- _Assignment_
Lines containing the word "rotated" are to be copied from the data below.

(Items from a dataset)
=====
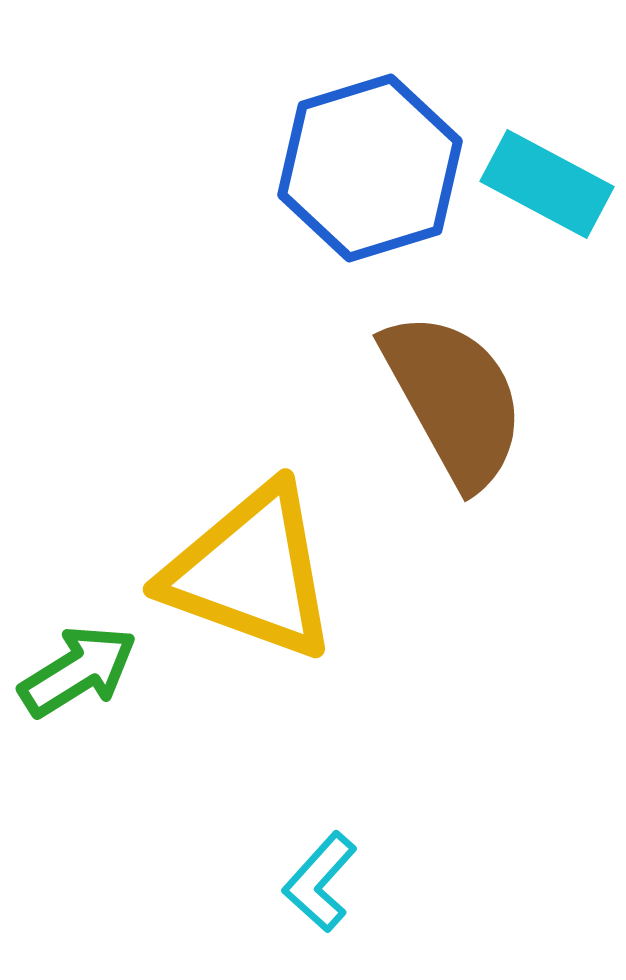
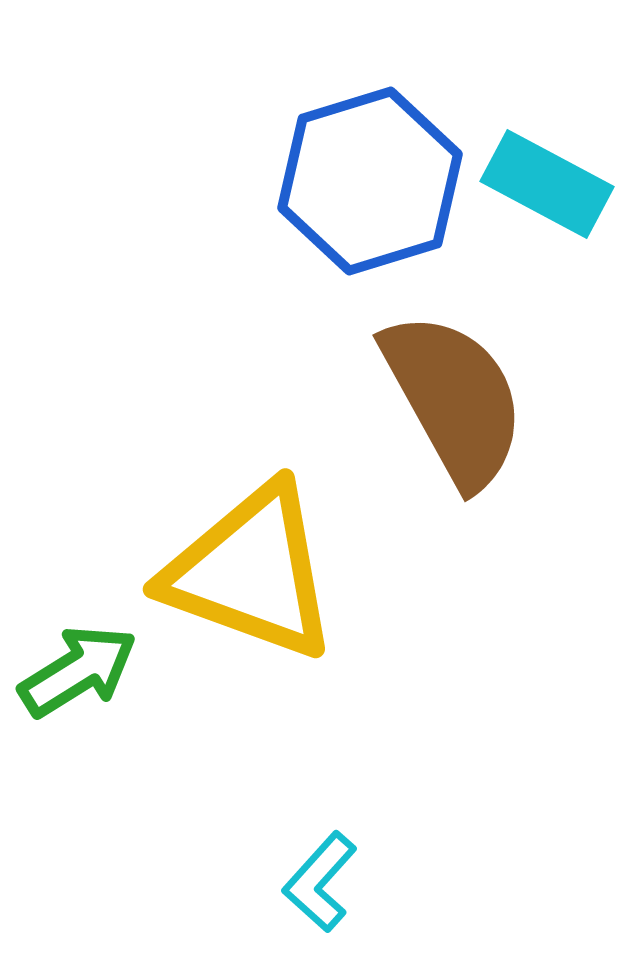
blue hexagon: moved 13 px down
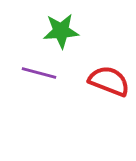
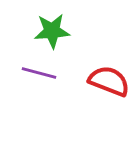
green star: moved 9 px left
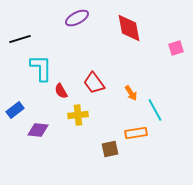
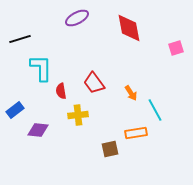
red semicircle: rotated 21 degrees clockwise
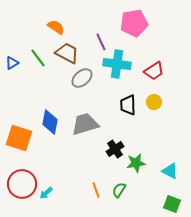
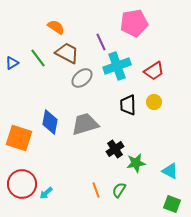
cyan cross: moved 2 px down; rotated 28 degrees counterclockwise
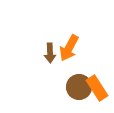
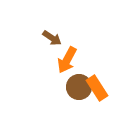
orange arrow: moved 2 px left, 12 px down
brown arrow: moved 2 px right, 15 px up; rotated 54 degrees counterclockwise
=====
- _Problem solution_
red semicircle: rotated 21 degrees clockwise
cyan cross: moved 2 px down; rotated 28 degrees counterclockwise
brown arrow: moved 2 px right, 15 px up; rotated 54 degrees counterclockwise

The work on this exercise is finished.